* _TASK GOAL_
Reproduce the entries that follow precisely, setting aside any images.

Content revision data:
● ● ●

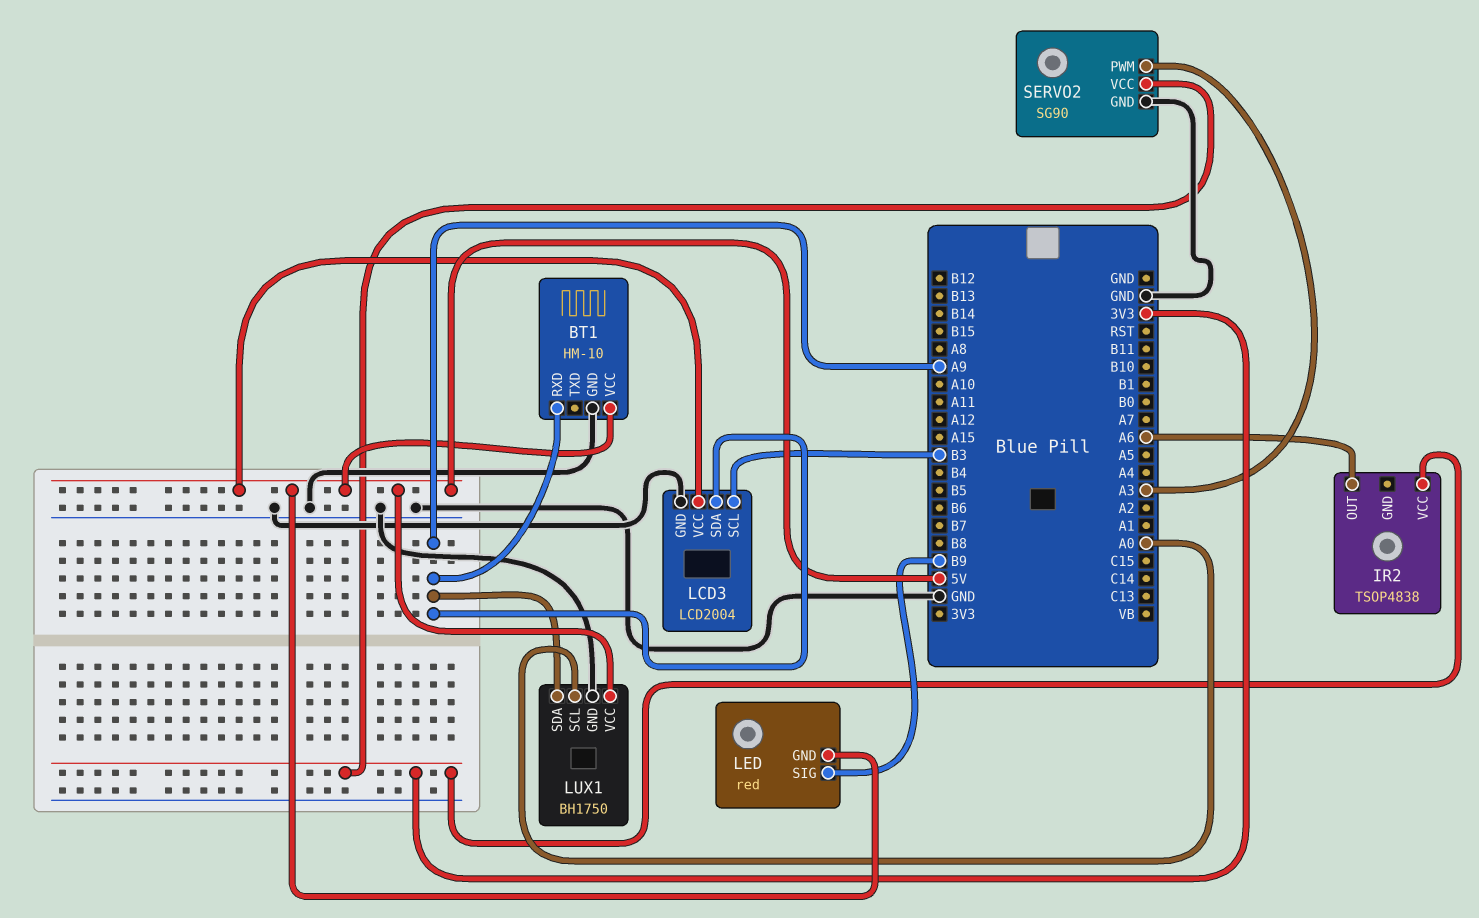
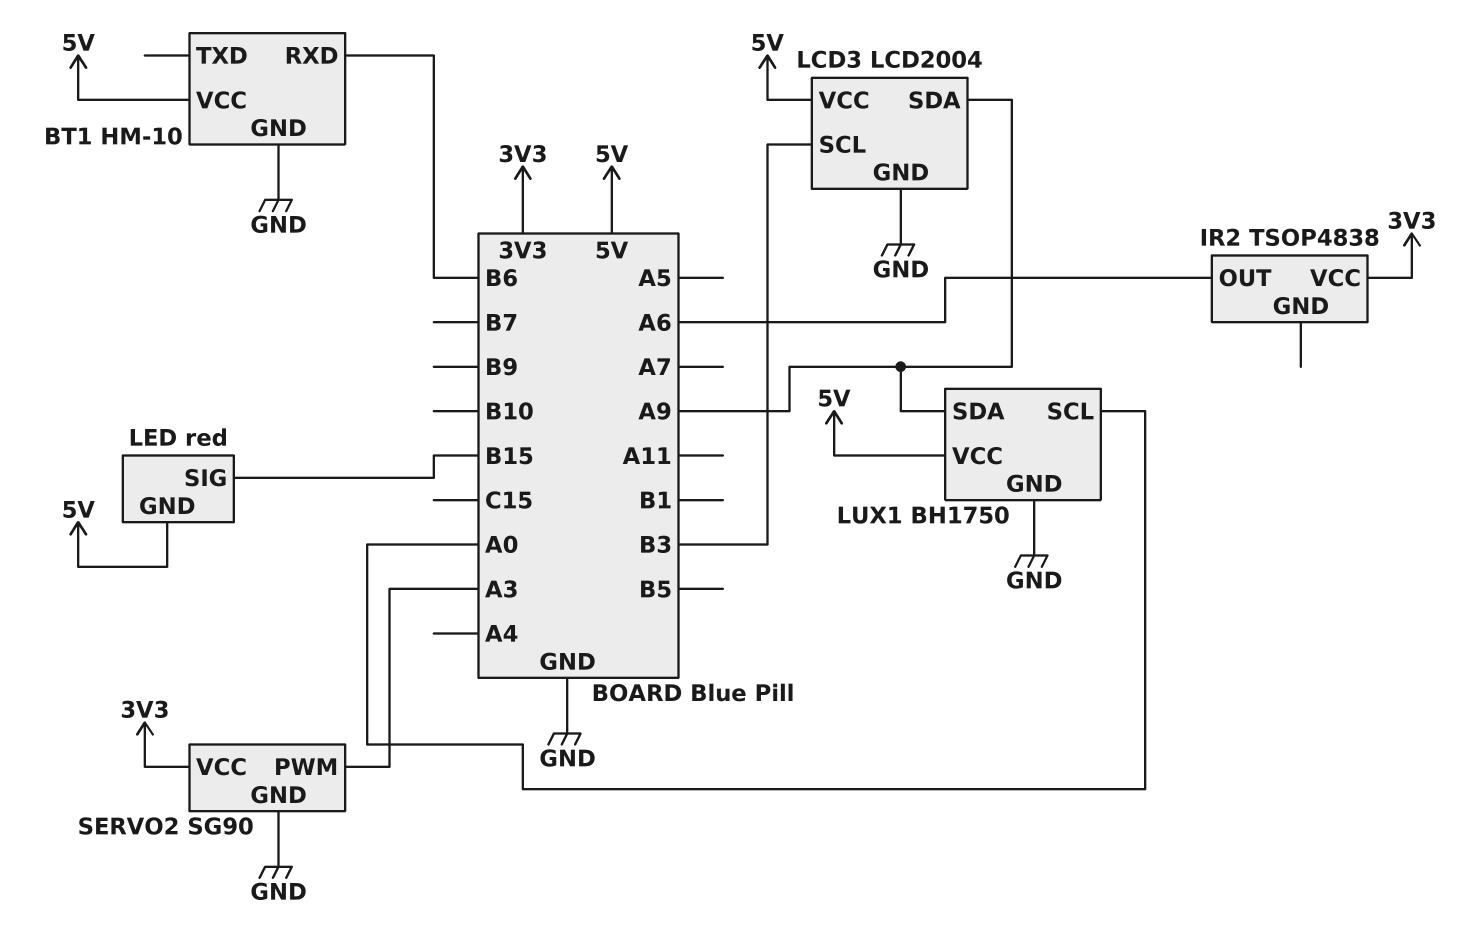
BT1 pin RXD: A9 -> B6
LED pin SIG: B9 -> B15

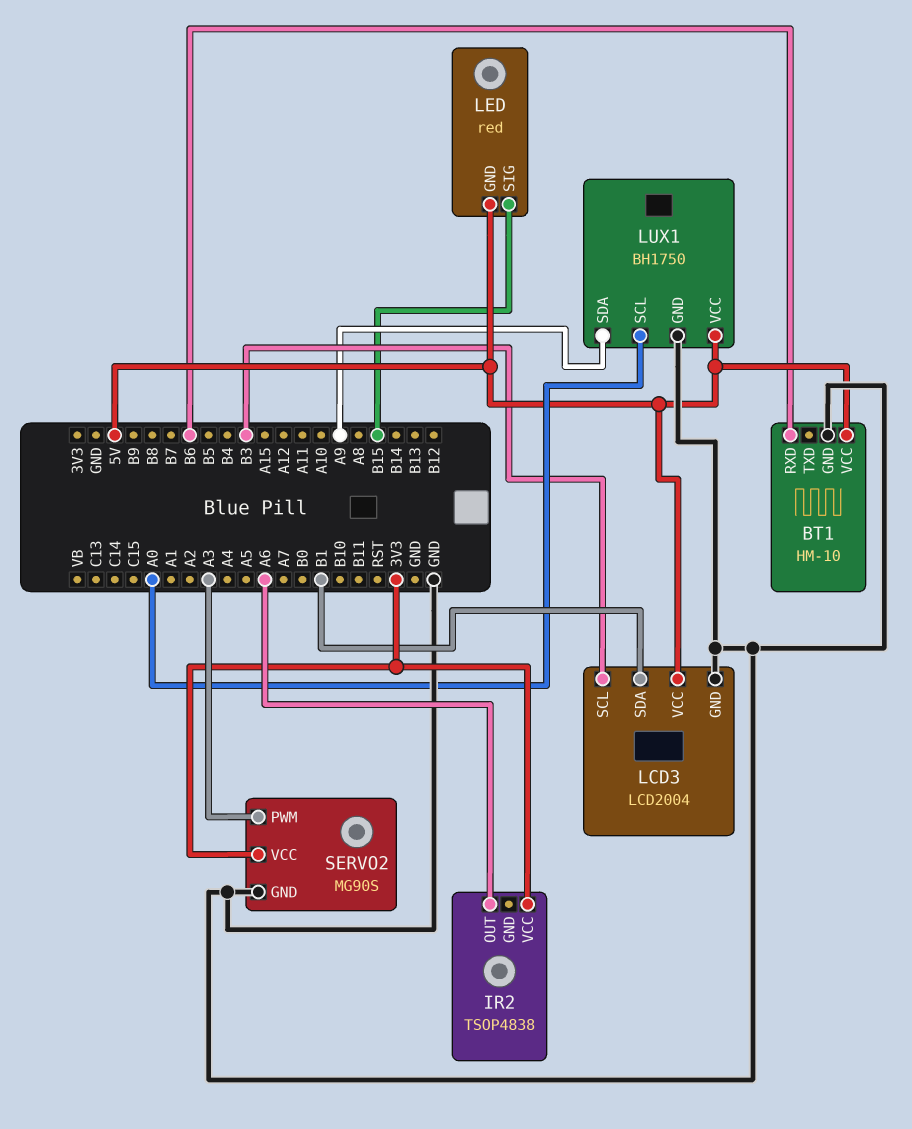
LCD3 pin SDA: A9 -> B1
SERVO2: SG90 -> MG90S

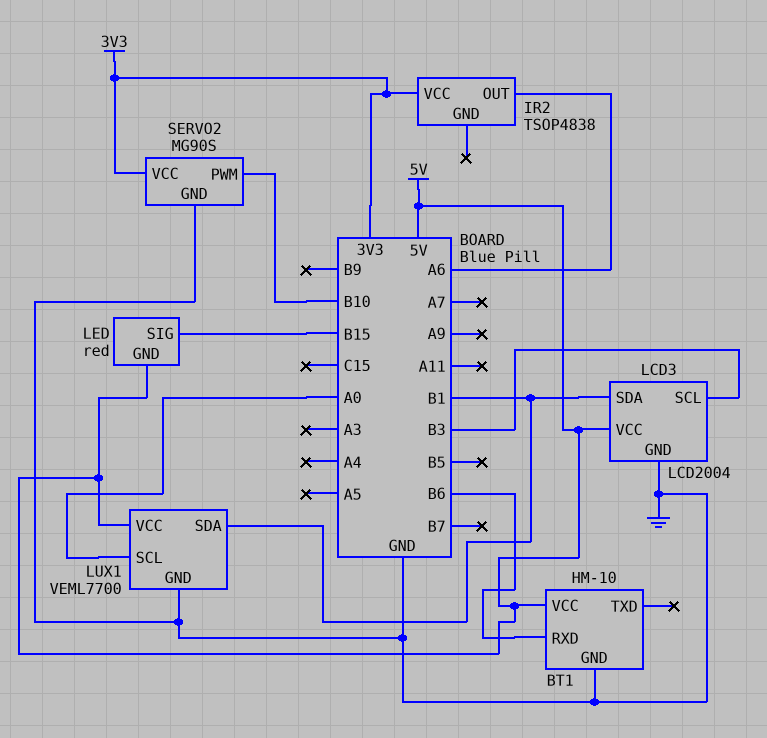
LUX1: BH1750 -> VEML7700
LUX1 pin SDA: A9 -> B1
SERVO2 pin PWM: A3 -> B10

● ● ●

* _YOUR RESPONSE_
BT1 pin RXD: A9 -> B6
LED pin SIG: B9 -> B15

LCD3 pin SDA: A9 -> B1
SERVO2: SG90 -> MG90S

LUX1: BH1750 -> VEML7700
LUX1 pin SDA: A9 -> B1
SERVO2 pin PWM: A3 -> B10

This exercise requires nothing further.